[INPUT DATA]

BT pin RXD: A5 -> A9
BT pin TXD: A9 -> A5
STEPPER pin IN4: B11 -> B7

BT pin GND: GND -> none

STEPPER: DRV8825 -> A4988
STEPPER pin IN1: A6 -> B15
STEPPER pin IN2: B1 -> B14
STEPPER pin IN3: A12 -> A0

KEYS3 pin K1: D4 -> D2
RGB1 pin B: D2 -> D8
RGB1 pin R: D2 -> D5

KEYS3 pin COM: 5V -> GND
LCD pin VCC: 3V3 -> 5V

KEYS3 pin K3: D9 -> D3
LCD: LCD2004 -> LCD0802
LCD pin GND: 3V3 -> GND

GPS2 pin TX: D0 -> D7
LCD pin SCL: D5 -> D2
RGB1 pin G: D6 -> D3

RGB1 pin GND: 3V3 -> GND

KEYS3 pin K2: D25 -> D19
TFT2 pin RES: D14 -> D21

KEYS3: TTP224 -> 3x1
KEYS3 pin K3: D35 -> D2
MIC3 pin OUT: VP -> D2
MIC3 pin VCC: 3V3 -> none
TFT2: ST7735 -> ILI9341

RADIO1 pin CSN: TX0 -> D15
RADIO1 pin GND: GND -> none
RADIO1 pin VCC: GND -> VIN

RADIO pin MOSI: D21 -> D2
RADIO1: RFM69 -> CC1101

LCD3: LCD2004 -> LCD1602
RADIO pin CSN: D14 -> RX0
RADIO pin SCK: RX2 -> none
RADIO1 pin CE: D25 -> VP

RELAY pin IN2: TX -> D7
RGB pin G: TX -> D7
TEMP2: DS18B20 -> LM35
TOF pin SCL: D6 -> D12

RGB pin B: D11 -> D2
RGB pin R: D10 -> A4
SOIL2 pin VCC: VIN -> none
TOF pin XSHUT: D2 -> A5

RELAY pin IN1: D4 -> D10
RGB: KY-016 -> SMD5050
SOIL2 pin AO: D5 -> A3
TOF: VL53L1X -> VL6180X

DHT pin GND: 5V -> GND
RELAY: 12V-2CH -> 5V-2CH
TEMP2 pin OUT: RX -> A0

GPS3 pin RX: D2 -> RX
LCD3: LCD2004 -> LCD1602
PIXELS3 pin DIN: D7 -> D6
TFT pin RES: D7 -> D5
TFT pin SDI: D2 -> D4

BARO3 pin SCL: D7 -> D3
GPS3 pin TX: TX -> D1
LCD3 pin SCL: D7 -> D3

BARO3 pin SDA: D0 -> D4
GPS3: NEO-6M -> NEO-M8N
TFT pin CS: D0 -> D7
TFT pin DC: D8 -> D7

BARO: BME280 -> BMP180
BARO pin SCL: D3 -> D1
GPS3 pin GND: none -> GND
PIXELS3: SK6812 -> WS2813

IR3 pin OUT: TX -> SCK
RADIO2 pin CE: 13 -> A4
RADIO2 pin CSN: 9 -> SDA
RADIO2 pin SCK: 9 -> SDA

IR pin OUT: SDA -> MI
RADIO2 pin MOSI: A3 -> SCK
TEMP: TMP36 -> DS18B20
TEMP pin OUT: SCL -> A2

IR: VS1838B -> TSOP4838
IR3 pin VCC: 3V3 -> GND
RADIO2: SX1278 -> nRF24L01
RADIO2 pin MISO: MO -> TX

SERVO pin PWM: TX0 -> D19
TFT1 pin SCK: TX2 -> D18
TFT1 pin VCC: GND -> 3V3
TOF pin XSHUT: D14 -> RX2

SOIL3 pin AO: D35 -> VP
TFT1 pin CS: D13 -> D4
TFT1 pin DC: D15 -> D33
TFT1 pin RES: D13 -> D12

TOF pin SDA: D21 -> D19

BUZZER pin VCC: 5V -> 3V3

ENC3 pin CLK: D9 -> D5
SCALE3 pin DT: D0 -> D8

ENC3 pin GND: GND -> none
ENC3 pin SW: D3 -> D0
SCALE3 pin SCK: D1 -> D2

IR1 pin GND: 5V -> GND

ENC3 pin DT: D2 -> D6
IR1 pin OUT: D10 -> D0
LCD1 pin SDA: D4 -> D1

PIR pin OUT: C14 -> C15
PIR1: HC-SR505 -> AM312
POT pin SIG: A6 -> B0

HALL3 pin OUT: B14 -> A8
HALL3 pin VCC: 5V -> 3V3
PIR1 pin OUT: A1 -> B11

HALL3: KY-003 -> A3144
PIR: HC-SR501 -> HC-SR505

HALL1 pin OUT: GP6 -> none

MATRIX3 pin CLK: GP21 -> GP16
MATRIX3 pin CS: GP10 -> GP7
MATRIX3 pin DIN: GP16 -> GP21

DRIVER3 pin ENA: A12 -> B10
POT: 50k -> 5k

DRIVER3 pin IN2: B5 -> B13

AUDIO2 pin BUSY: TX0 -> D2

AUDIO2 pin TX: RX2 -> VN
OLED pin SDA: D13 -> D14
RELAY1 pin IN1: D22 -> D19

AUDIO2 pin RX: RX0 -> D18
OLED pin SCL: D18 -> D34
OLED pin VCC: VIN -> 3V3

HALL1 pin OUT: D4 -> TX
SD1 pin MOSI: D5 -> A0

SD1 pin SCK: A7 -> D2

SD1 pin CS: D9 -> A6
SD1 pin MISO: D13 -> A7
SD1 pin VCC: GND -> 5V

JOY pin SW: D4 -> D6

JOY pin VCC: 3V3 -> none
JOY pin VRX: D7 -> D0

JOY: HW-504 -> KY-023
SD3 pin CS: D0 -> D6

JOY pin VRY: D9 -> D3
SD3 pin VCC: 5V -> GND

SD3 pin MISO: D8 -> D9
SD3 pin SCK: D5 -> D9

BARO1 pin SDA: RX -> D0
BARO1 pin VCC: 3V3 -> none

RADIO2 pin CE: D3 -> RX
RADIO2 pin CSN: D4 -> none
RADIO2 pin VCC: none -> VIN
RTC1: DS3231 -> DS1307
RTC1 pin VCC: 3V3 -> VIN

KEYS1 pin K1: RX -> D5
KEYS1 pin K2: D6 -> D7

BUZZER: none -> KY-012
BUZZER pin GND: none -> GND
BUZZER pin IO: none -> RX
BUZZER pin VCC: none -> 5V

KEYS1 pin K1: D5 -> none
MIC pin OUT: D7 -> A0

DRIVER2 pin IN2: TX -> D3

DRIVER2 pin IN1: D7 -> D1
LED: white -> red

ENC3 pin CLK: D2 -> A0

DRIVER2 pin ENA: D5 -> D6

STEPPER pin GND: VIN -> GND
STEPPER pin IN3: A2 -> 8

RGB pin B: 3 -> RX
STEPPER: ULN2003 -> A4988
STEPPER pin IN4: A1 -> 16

[/INPUT DATA]

PROBLEM: Beginning at the line above with "RADIO1 pin VCC: GND -> VIN" and finishing at the line with "TFT pin SDI: D2 -> D4", return each line exactly and return nothing else.

ANSWER:
RADIO1 pin VCC: GND -> VIN

RADIO pin MOSI: D21 -> D2
RADIO1: RFM69 -> CC1101

LCD3: LCD2004 -> LCD1602
RADIO pin CSN: D14 -> RX0
RADIO pin SCK: RX2 -> none
RADIO1 pin CE: D25 -> VP

RELAY pin IN2: TX -> D7
RGB pin G: TX -> D7
TEMP2: DS18B20 -> LM35
TOF pin SCL: D6 -> D12

RGB pin B: D11 -> D2
RGB pin R: D10 -> A4
SOIL2 pin VCC: VIN -> none
TOF pin XSHUT: D2 -> A5

RELAY pin IN1: D4 -> D10
RGB: KY-016 -> SMD5050
SOIL2 pin AO: D5 -> A3
TOF: VL53L1X -> VL6180X

DHT pin GND: 5V -> GND
RELAY: 12V-2CH -> 5V-2CH
TEMP2 pin OUT: RX -> A0

GPS3 pin RX: D2 -> RX
LCD3: LCD2004 -> LCD1602
PIXELS3 pin DIN: D7 -> D6
TFT pin RES: D7 -> D5
TFT pin SDI: D2 -> D4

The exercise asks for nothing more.